[Itemized modification records]
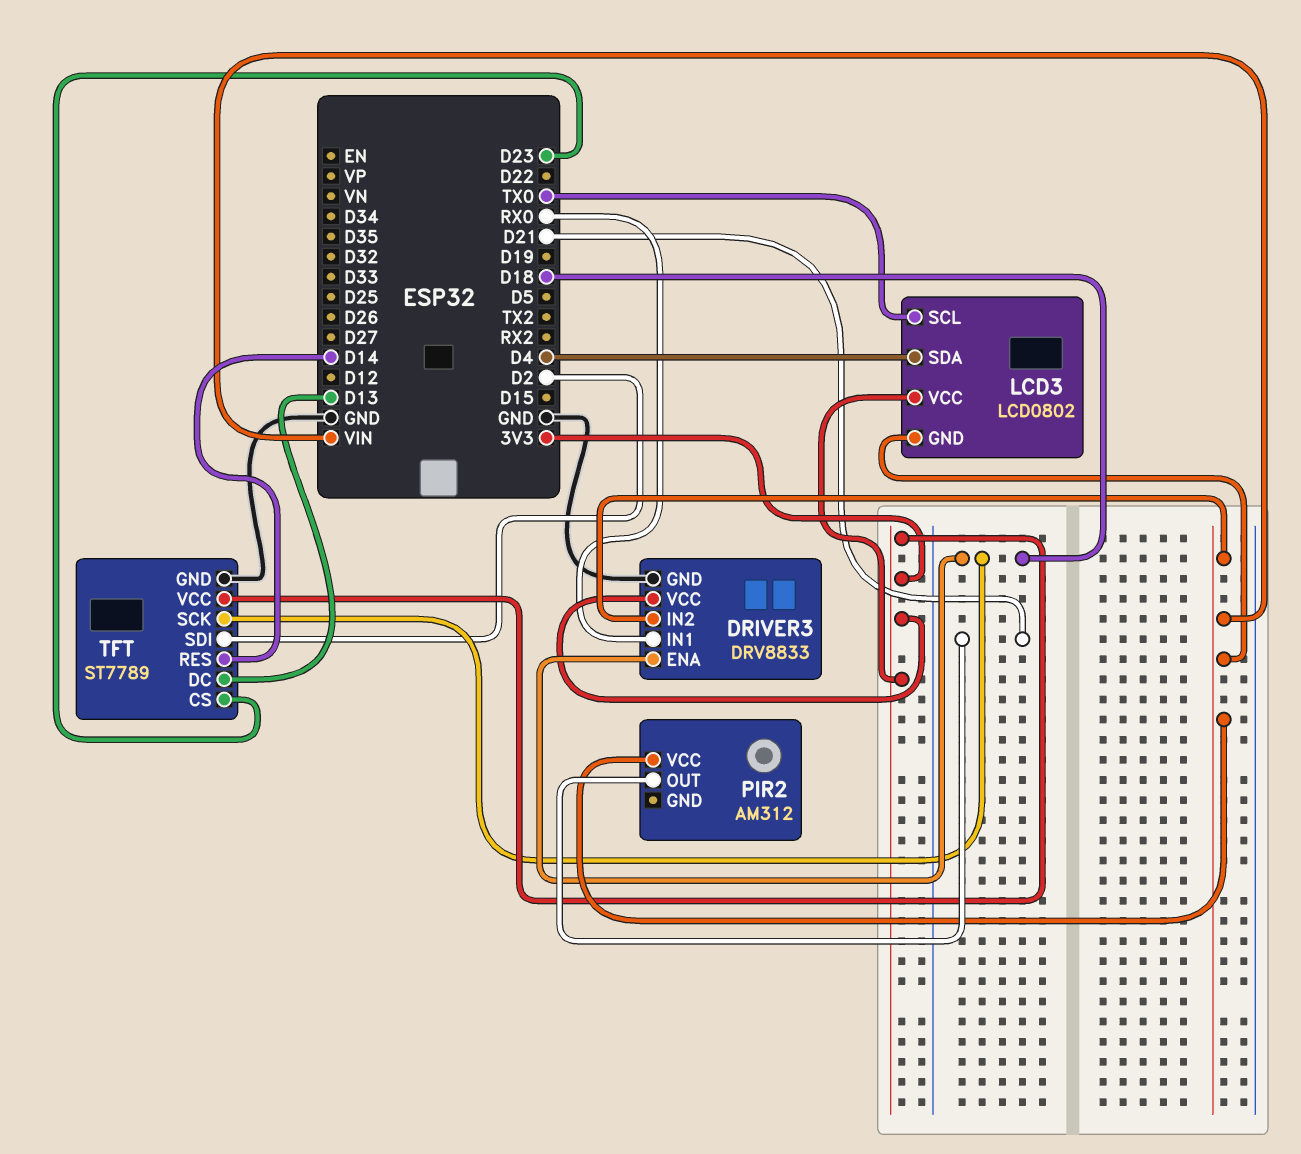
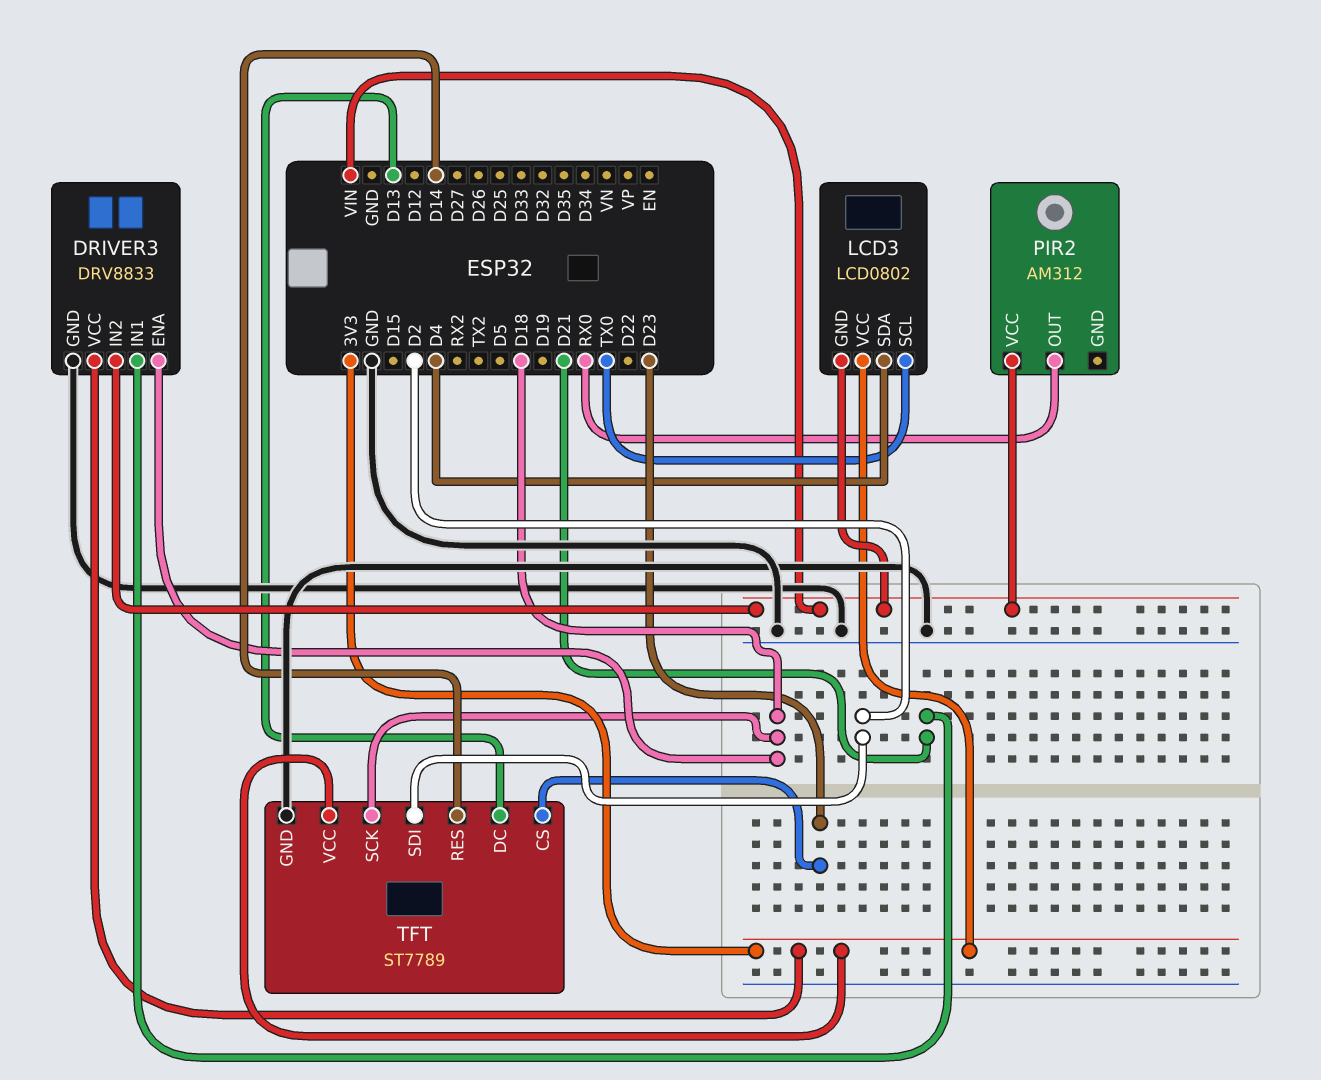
DRIVER3 pin IN1: RX0 -> D21
PIR2 pin OUT: D21 -> RX0

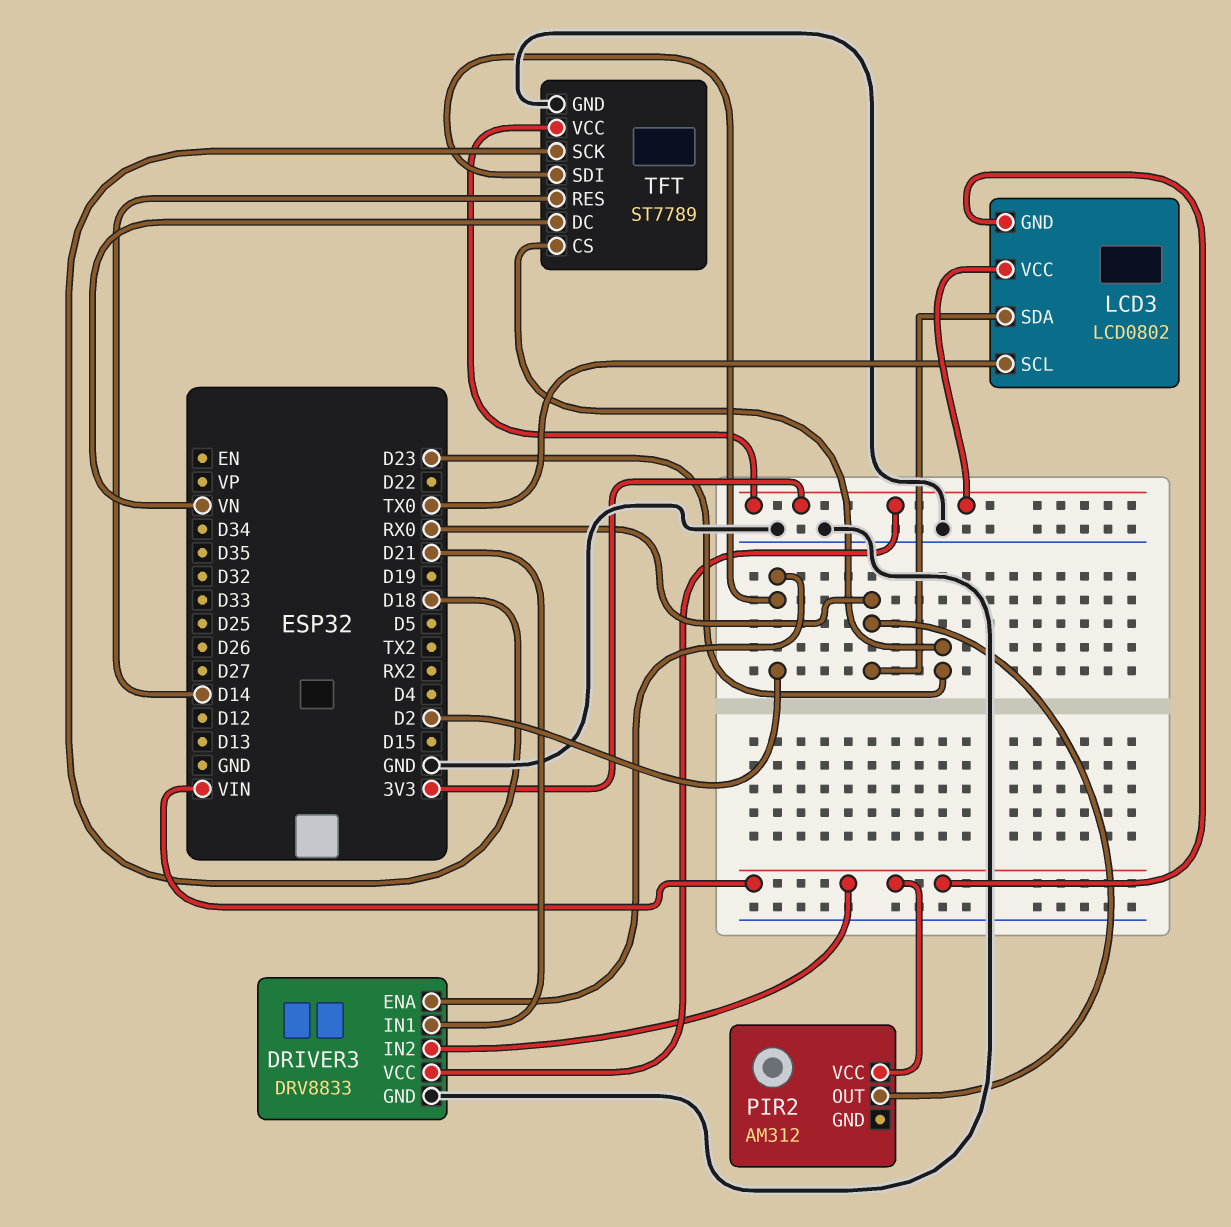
DRIVER3 pin ENA: D18 -> D2
LCD3 pin SDA: D4 -> RX0
TFT pin DC: D13 -> VN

• _What you need to do_: Retype the records above exactly, pictures omitted.

• _Task output_:
DRIVER3 pin IN1: RX0 -> D21
PIR2 pin OUT: D21 -> RX0

DRIVER3 pin ENA: D18 -> D2
LCD3 pin SDA: D4 -> RX0
TFT pin DC: D13 -> VN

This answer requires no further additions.